Data records START

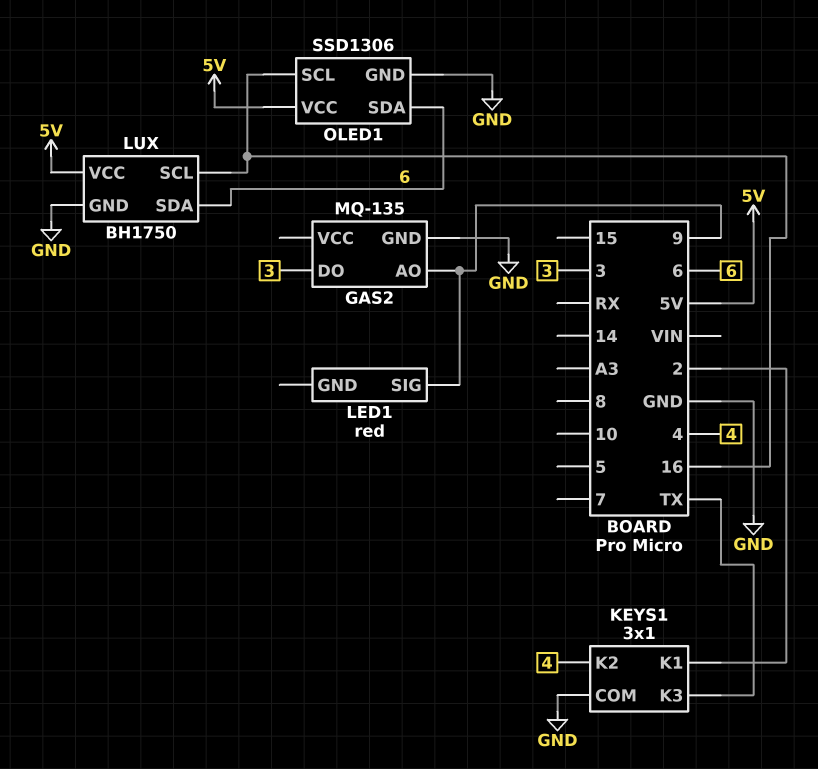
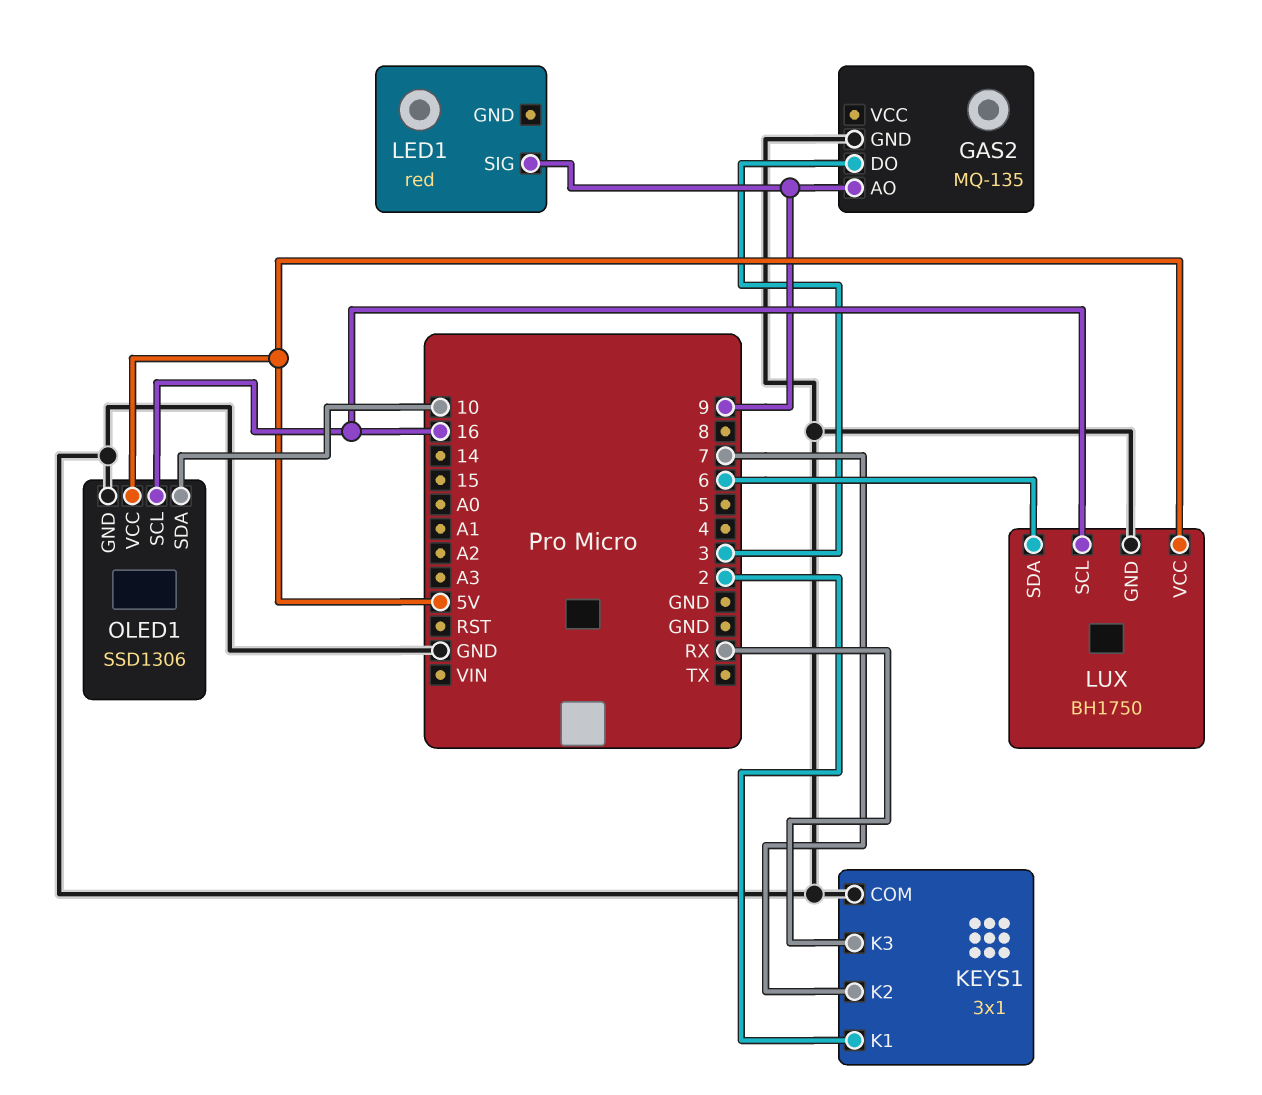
KEYS1 pin K2: 4 -> 7
KEYS1 pin K3: TX -> RX
OLED1 pin SDA: 6 -> 10

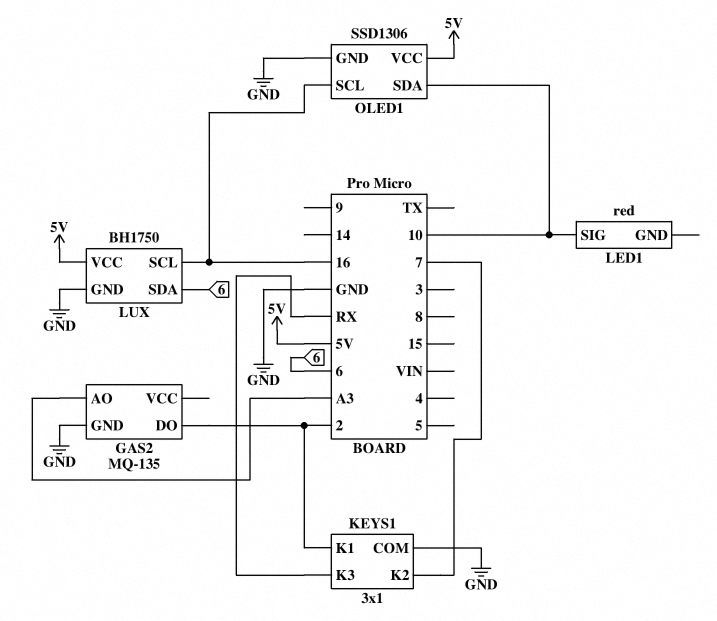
GAS2 pin AO: 9 -> A3
GAS2 pin DO: 3 -> 2
LED1 pin SIG: 9 -> 10

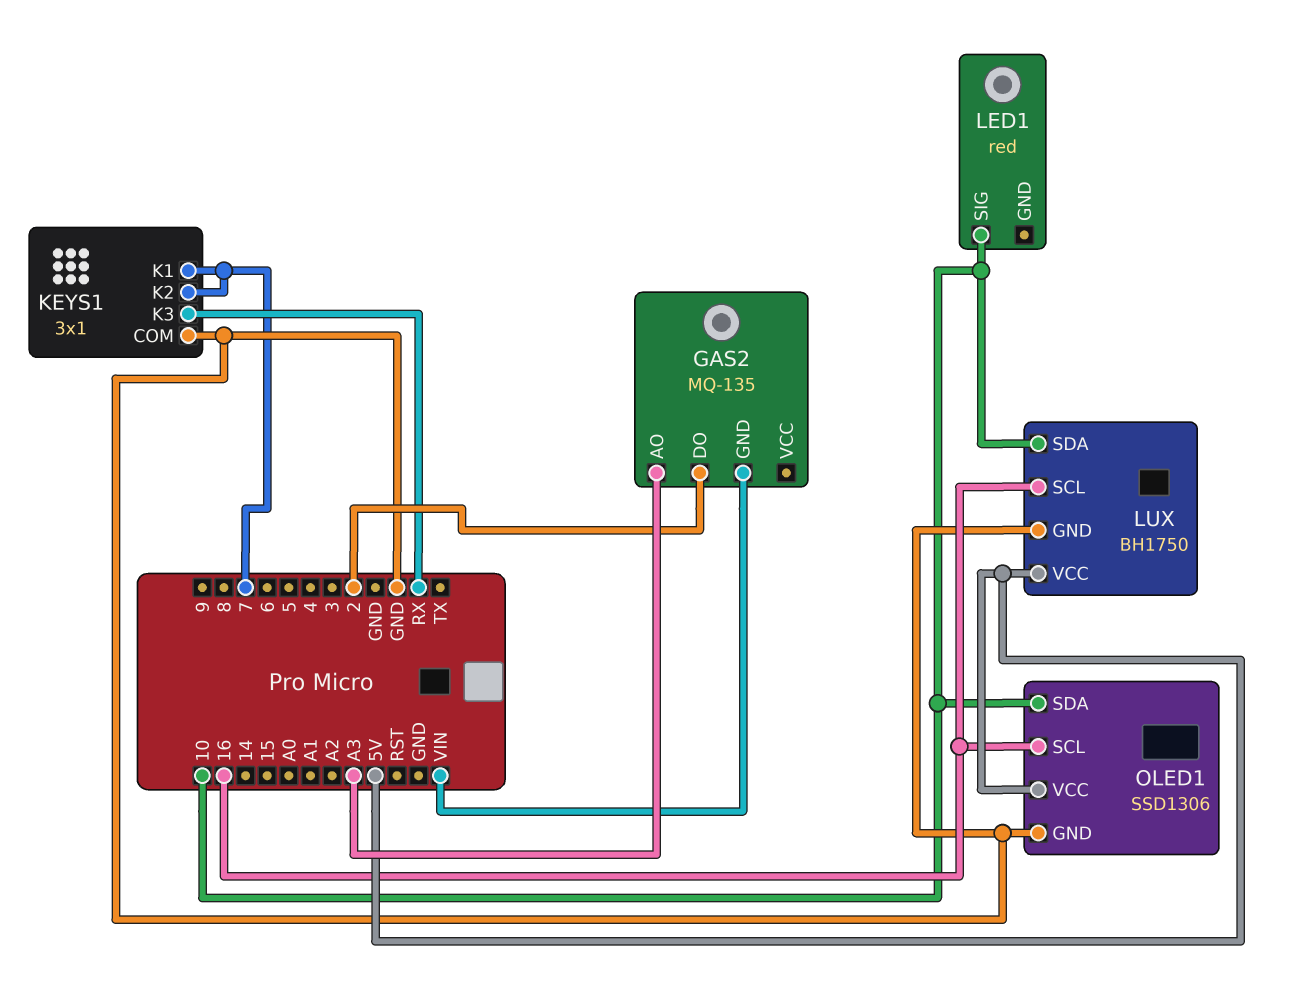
GAS2 pin GND: GND -> VIN
KEYS1 pin K1: 2 -> 7
LUX pin SDA: 6 -> 10

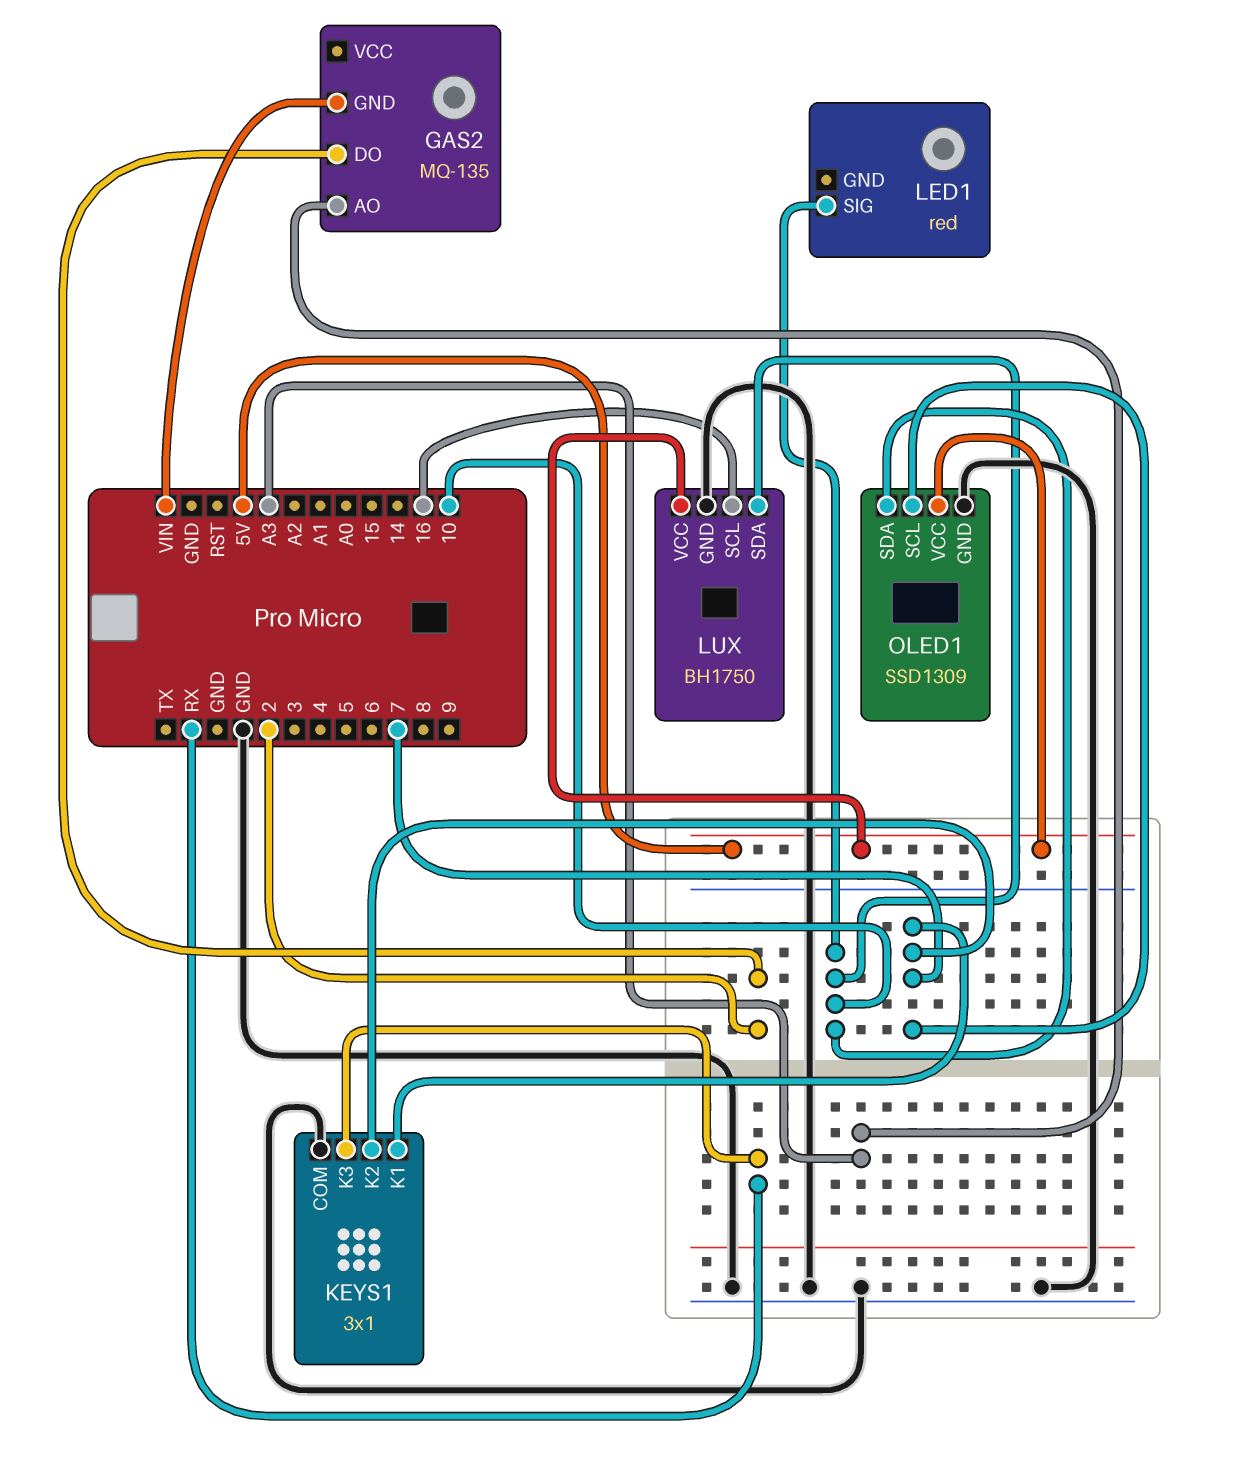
OLED1: SSD1306 -> SSD1309
OLED1 pin SCL: 16 -> 7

Data records END

- **Brief**
Could you retype every line above exactly as it appears, skipping the pictures?

- **Solution**
KEYS1 pin K2: 4 -> 7
KEYS1 pin K3: TX -> RX
OLED1 pin SDA: 6 -> 10

GAS2 pin AO: 9 -> A3
GAS2 pin DO: 3 -> 2
LED1 pin SIG: 9 -> 10

GAS2 pin GND: GND -> VIN
KEYS1 pin K1: 2 -> 7
LUX pin SDA: 6 -> 10

OLED1: SSD1306 -> SSD1309
OLED1 pin SCL: 16 -> 7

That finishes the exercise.